*What you need to do:* When you reproduce the listing, keep every word as it is and drop the pictures.
Start of Raw data
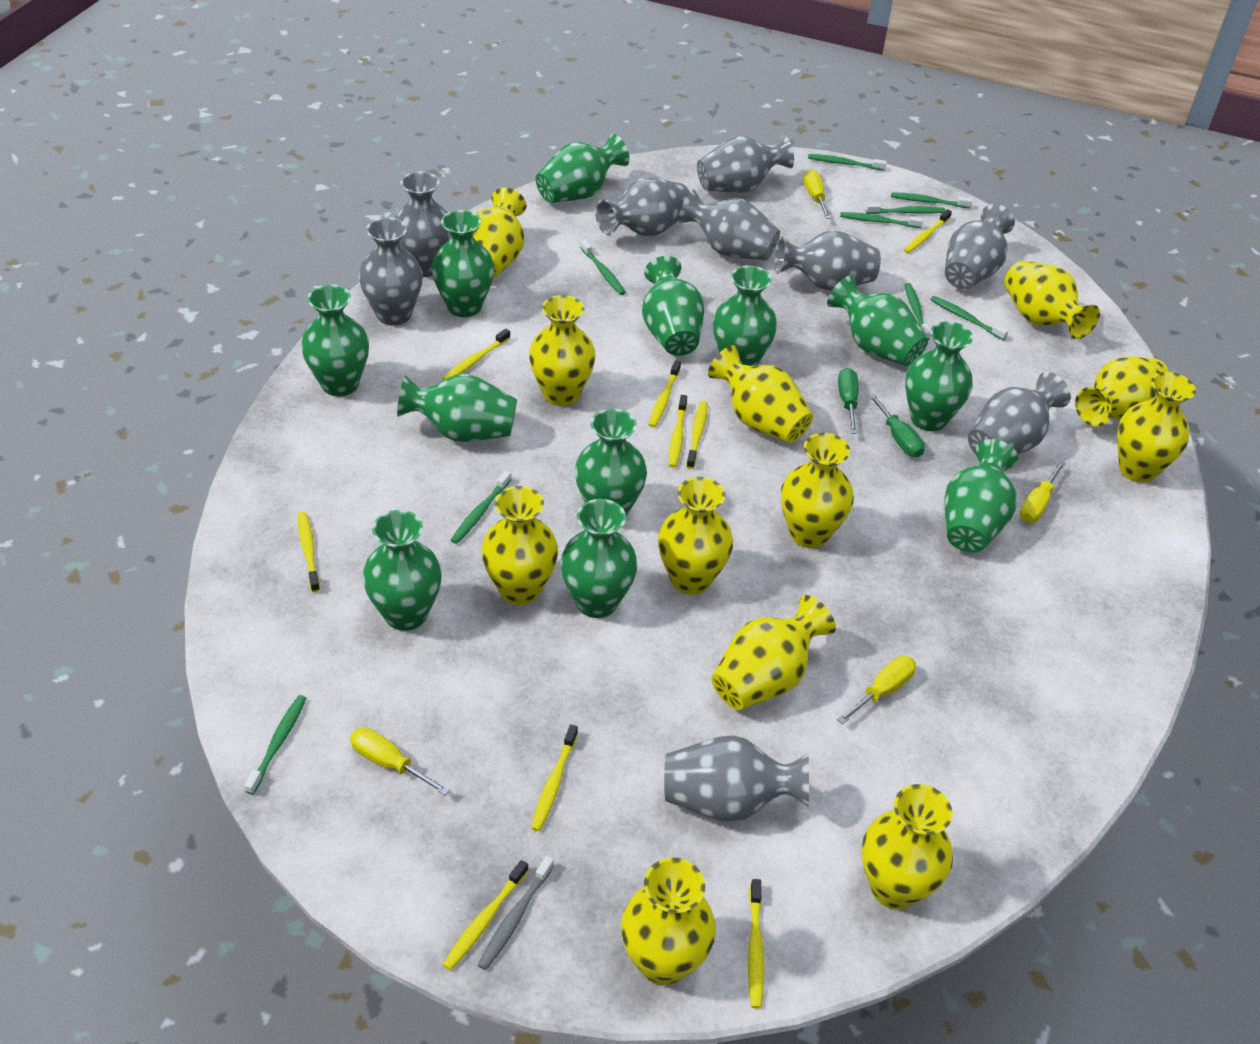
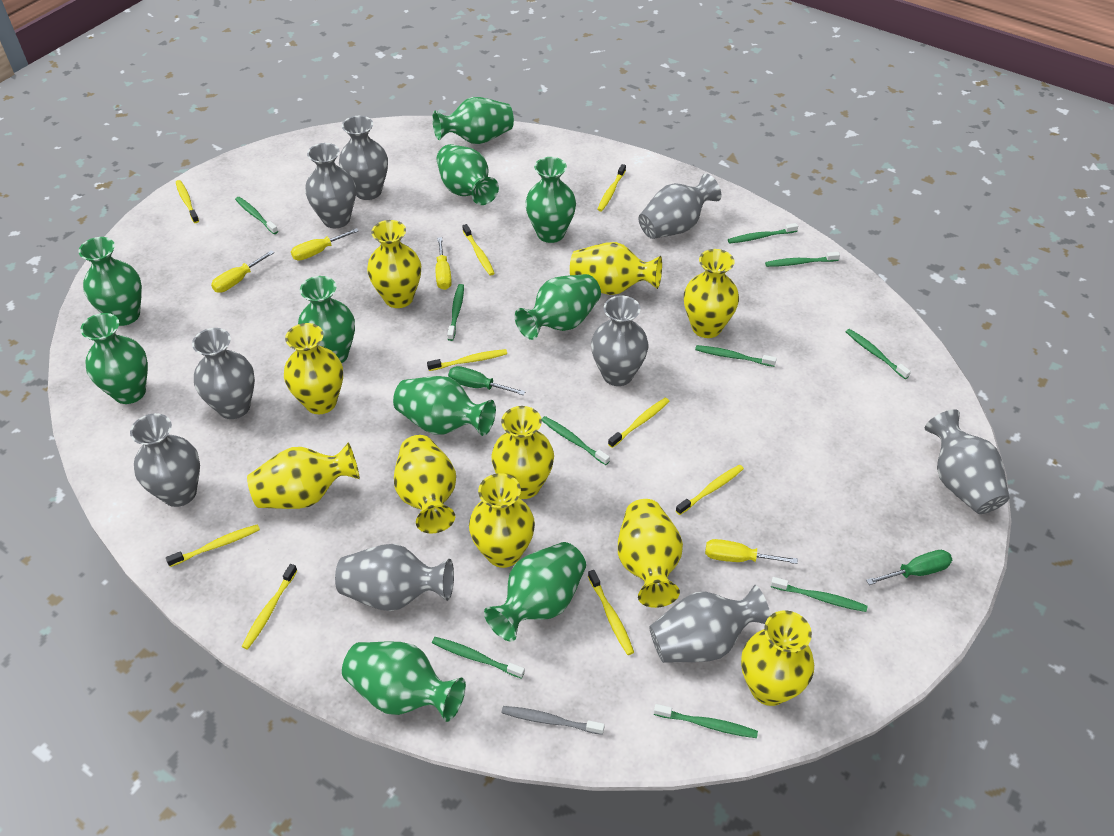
green toothbrush: 9 -> 10
green vase: 12 -> 10
yellow vase: 12 -> 10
End of Raw data
*Exercise answer:*
green toothbrush: 9 -> 10
green vase: 12 -> 10
yellow vase: 12 -> 10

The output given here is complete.